**Object transformation records:**
----

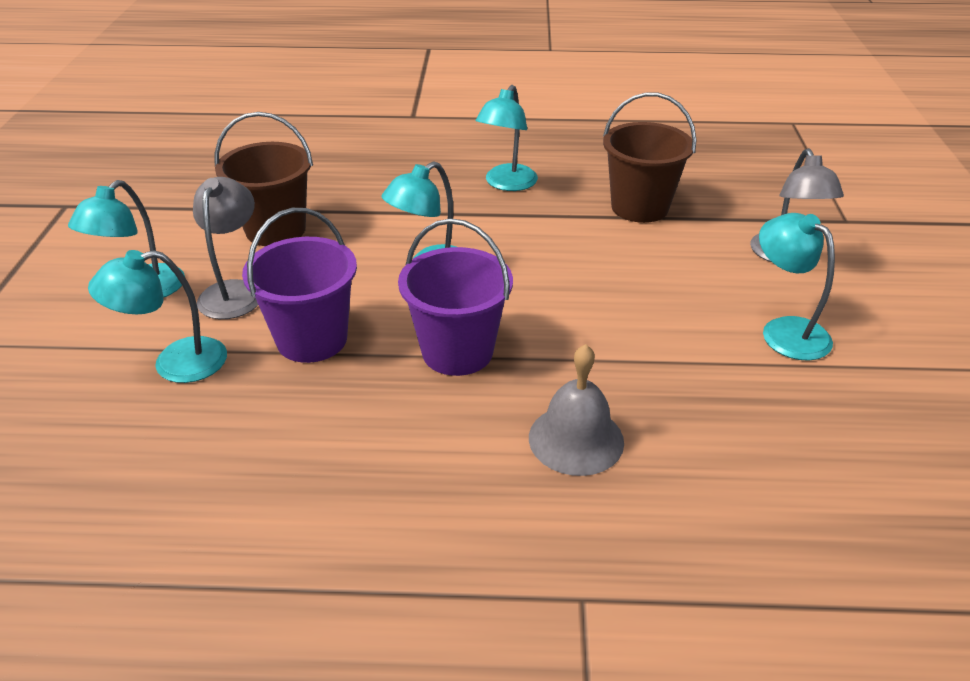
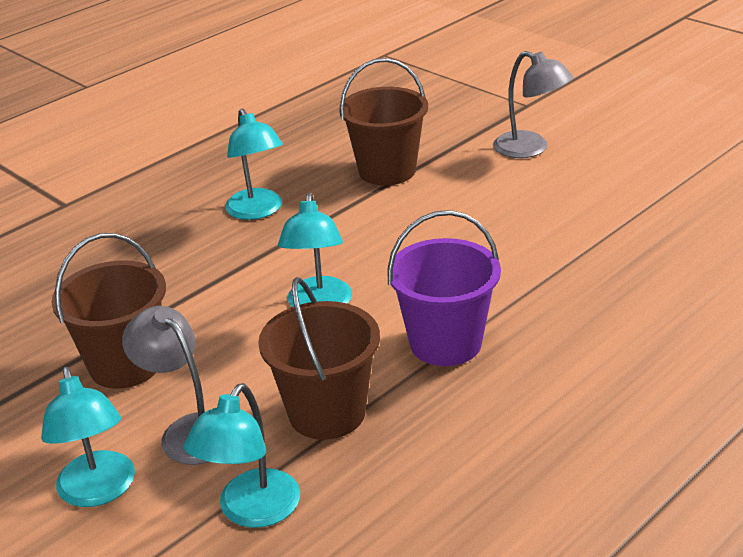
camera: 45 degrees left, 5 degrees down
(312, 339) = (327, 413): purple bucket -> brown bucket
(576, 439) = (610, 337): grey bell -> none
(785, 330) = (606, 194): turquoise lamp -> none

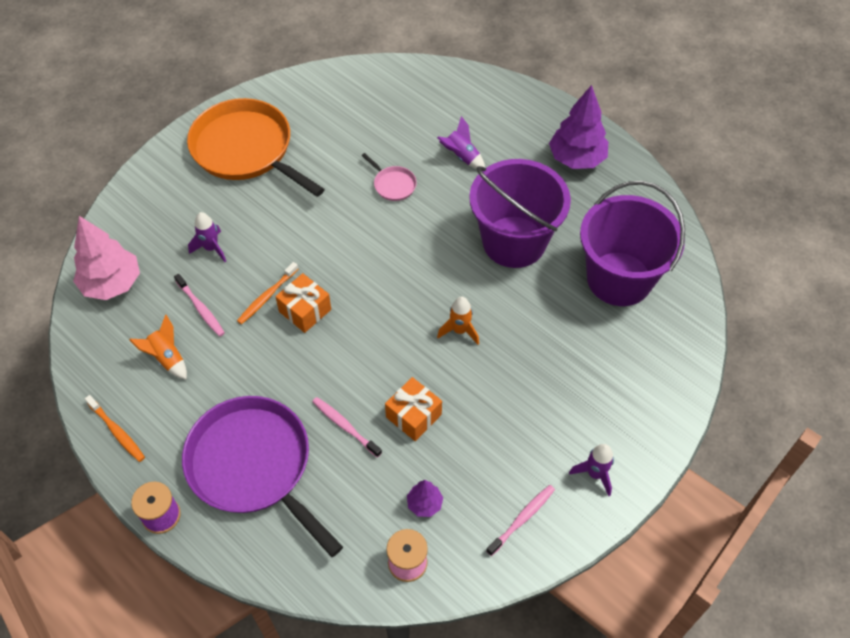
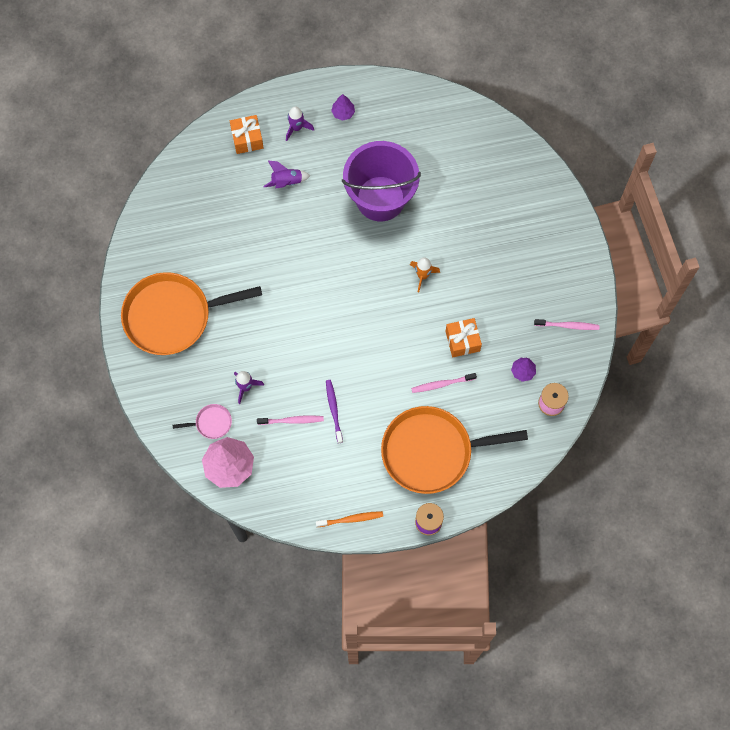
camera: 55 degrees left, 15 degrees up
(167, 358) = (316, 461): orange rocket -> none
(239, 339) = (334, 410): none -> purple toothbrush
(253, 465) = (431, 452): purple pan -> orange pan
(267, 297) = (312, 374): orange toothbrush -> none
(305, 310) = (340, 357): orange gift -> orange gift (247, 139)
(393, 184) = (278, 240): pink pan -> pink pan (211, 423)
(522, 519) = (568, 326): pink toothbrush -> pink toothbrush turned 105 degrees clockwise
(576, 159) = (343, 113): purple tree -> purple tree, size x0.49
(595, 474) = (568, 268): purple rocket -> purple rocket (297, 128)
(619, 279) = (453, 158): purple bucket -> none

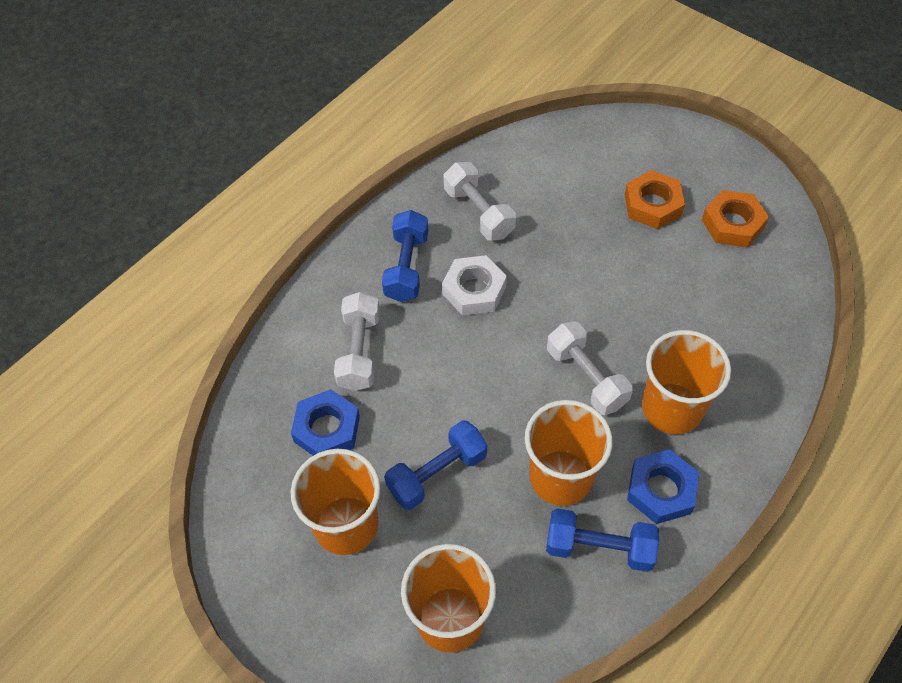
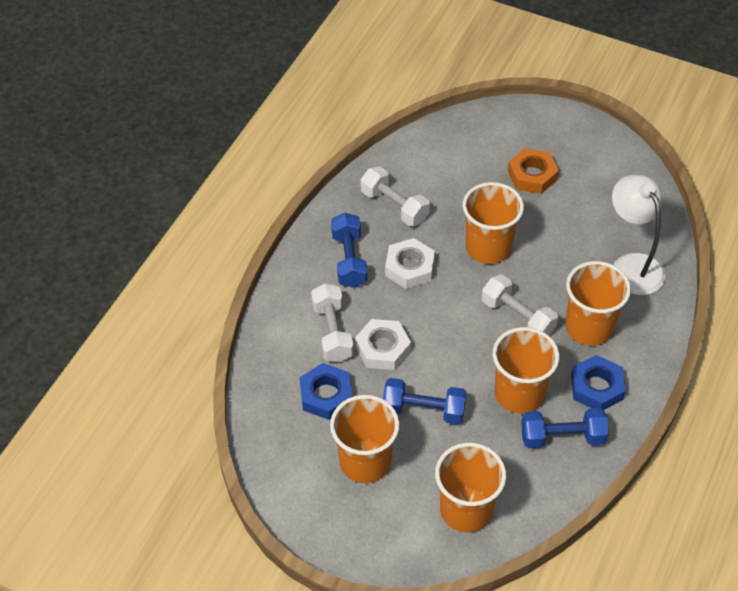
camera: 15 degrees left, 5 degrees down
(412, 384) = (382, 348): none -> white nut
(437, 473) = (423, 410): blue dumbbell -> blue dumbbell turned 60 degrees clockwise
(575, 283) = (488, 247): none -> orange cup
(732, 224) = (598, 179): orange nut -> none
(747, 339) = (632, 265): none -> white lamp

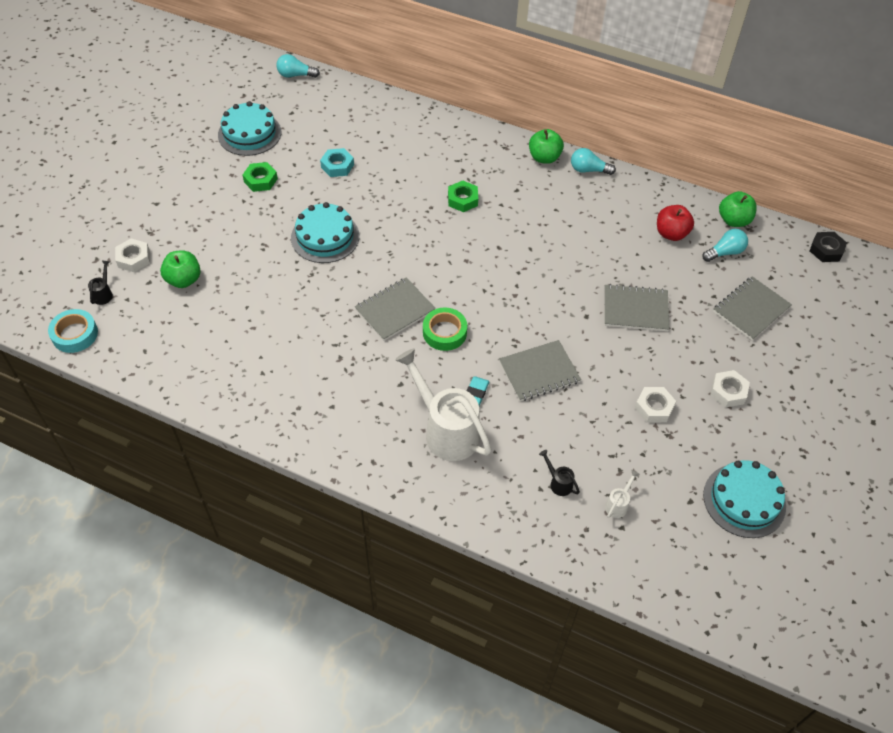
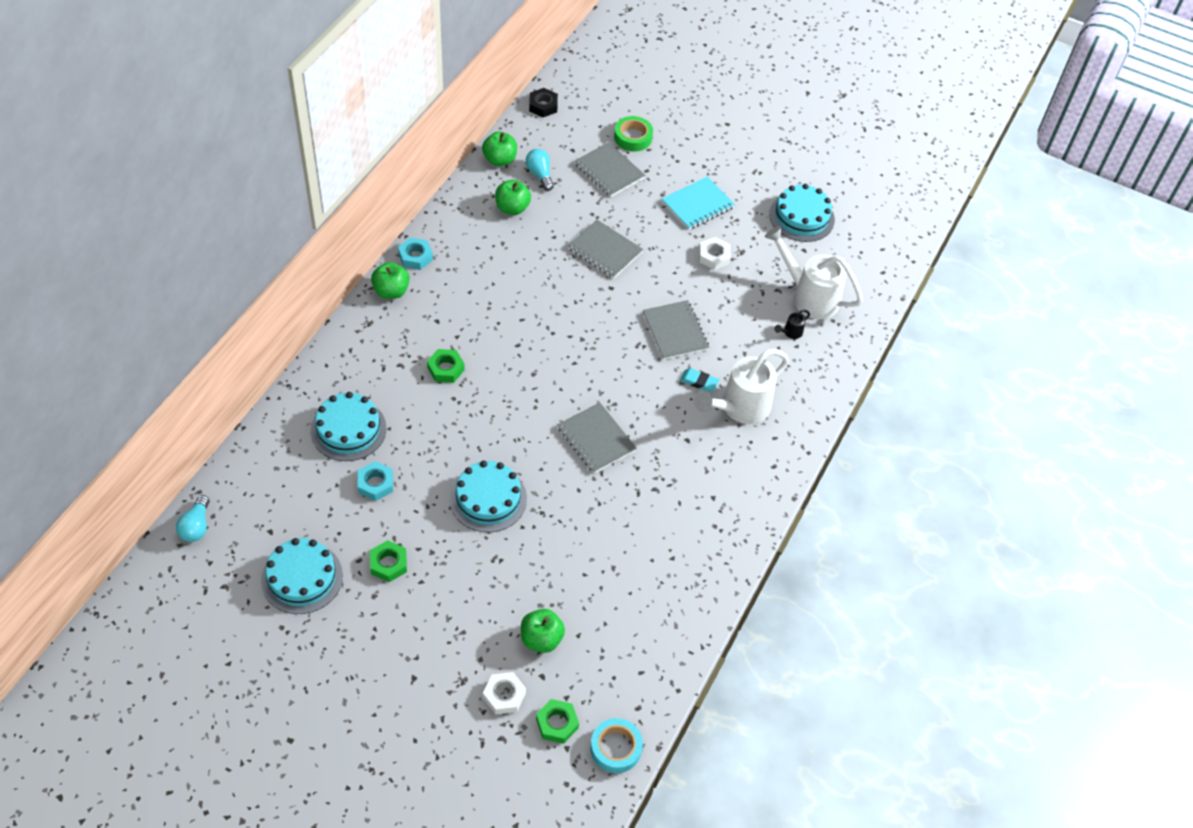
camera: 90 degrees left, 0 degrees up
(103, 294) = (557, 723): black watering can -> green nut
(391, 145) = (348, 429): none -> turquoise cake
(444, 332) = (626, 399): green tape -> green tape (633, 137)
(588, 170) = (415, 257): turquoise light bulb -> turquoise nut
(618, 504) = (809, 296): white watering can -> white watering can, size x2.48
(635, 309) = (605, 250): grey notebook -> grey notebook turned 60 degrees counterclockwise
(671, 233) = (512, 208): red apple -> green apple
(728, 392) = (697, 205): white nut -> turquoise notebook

----

**Exercise objective:** Copy all lines from the entries that contain the word "down".

**Your solution:**
camera: 45 degrees left, 5 degrees down
camera: 15 degrees left, 5 degrees down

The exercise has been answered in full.